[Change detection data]
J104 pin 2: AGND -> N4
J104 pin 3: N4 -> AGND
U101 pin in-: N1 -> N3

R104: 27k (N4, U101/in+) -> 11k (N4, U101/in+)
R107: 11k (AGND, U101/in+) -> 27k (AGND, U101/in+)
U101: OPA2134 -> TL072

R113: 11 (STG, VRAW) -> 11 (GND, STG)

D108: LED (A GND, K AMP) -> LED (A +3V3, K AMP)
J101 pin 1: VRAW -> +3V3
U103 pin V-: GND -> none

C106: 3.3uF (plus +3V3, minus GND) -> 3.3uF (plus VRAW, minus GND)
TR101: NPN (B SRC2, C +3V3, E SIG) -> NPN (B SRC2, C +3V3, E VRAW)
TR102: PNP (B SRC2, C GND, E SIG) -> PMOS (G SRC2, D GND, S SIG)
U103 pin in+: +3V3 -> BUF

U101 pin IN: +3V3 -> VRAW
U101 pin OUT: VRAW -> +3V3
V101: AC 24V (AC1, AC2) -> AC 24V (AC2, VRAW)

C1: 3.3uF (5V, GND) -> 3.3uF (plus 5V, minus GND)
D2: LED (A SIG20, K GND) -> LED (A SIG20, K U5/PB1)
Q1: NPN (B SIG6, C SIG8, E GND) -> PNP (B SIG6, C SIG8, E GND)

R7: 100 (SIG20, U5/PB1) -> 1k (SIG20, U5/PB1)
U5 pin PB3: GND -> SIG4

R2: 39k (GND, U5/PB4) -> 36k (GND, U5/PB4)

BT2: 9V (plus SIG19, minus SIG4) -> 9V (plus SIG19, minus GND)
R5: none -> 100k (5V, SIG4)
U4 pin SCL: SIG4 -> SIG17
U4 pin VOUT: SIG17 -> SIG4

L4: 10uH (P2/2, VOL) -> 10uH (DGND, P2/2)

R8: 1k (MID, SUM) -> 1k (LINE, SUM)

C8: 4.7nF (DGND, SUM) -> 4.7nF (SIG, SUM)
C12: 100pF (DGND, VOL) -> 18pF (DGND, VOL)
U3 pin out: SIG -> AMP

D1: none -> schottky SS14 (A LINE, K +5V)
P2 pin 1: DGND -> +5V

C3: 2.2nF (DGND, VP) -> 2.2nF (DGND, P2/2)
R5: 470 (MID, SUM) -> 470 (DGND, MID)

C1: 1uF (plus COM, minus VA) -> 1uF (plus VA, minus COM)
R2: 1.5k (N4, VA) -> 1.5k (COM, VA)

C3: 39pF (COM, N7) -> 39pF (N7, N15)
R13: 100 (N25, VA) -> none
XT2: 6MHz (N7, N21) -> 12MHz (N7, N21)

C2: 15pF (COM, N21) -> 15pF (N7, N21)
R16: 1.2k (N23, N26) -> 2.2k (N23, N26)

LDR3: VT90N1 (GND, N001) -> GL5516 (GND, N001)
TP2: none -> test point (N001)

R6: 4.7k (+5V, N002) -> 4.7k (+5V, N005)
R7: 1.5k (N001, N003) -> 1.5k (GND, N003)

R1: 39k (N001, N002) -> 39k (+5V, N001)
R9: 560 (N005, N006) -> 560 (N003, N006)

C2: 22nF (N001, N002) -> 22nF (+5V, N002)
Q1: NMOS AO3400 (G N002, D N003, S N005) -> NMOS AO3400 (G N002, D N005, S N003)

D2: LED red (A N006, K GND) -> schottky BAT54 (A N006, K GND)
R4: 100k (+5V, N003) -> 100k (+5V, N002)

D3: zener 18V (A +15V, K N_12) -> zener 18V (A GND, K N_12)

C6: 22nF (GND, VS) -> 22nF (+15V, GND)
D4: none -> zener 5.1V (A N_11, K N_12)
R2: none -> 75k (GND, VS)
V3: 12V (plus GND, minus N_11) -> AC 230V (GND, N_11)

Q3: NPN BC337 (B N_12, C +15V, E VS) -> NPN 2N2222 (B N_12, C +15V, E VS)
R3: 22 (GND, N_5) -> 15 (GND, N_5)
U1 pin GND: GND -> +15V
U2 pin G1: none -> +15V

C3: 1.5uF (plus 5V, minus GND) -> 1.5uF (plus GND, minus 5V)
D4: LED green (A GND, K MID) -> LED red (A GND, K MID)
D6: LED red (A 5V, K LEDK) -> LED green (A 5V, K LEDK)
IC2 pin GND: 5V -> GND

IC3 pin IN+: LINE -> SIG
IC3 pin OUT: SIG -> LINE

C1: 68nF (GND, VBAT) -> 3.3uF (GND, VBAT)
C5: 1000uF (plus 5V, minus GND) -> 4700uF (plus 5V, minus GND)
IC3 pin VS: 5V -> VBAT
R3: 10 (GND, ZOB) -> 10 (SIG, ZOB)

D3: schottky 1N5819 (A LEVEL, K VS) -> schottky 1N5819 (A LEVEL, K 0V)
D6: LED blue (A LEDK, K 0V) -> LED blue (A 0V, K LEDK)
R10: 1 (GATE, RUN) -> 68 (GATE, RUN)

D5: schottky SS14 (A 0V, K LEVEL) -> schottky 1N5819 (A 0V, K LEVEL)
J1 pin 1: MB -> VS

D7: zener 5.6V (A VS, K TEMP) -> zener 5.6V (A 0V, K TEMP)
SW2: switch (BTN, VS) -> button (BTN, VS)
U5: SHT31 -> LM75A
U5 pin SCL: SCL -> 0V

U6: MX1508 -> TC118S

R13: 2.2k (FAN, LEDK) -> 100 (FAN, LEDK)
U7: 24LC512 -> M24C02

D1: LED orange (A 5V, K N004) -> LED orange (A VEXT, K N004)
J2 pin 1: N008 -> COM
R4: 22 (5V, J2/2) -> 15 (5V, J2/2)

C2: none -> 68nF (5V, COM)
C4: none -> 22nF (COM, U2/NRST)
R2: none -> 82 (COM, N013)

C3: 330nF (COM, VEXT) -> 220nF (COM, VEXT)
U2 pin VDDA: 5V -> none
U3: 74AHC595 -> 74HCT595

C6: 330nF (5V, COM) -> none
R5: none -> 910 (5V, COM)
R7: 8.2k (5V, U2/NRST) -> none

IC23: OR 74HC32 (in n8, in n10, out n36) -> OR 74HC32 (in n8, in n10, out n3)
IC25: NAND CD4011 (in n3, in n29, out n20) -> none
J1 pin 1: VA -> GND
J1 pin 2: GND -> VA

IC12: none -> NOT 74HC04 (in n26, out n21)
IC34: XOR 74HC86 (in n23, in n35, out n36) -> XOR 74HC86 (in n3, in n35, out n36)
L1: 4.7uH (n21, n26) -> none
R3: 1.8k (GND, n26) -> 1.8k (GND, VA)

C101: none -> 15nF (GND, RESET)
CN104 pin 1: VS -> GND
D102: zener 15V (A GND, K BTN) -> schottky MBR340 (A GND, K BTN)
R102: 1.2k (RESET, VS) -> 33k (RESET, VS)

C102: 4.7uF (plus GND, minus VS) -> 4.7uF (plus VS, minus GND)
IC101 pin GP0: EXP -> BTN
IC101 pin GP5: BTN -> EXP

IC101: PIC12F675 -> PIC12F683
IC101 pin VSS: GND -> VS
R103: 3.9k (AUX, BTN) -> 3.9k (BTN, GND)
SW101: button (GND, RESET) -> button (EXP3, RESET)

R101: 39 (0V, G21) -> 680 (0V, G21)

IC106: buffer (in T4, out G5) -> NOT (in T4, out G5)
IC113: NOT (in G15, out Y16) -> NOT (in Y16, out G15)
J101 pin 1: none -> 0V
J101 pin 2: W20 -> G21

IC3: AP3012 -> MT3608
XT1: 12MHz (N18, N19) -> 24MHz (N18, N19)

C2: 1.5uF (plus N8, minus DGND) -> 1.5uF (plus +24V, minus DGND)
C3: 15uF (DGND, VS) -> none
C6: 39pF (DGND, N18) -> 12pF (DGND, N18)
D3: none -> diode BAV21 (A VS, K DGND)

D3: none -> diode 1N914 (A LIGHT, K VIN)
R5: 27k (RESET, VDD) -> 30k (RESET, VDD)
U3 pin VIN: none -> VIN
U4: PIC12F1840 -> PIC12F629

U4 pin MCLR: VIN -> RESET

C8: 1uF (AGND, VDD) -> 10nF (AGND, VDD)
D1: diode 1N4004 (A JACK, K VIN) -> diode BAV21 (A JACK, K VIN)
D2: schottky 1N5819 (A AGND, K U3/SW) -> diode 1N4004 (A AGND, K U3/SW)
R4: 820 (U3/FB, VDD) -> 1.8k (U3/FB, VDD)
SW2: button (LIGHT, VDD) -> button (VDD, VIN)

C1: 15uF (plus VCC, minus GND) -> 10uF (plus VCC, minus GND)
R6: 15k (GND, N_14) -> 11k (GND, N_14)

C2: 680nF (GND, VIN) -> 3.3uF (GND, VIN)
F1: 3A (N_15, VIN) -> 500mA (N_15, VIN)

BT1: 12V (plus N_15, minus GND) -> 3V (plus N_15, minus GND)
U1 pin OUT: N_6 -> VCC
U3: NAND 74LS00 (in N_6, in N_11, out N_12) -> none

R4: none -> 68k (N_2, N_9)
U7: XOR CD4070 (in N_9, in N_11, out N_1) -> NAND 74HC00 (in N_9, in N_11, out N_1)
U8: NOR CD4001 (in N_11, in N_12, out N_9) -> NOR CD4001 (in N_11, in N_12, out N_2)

**Assigned task:**
What you give back should be exactly the lines of the data above from the line with "IC12: none -> NOT 74HC04 (in n26, out n21)" through the line with "R101: 39 (0V, G21) -> 680 (0V, G21)", both of those included, and nothing more.

**Response to this task:**
IC12: none -> NOT 74HC04 (in n26, out n21)
IC34: XOR 74HC86 (in n23, in n35, out n36) -> XOR 74HC86 (in n3, in n35, out n36)
L1: 4.7uH (n21, n26) -> none
R3: 1.8k (GND, n26) -> 1.8k (GND, VA)

C101: none -> 15nF (GND, RESET)
CN104 pin 1: VS -> GND
D102: zener 15V (A GND, K BTN) -> schottky MBR340 (A GND, K BTN)
R102: 1.2k (RESET, VS) -> 33k (RESET, VS)

C102: 4.7uF (plus GND, minus VS) -> 4.7uF (plus VS, minus GND)
IC101 pin GP0: EXP -> BTN
IC101 pin GP5: BTN -> EXP

IC101: PIC12F675 -> PIC12F683
IC101 pin VSS: GND -> VS
R103: 3.9k (AUX, BTN) -> 3.9k (BTN, GND)
SW101: button (GND, RESET) -> button (EXP3, RESET)

R101: 39 (0V, G21) -> 680 (0V, G21)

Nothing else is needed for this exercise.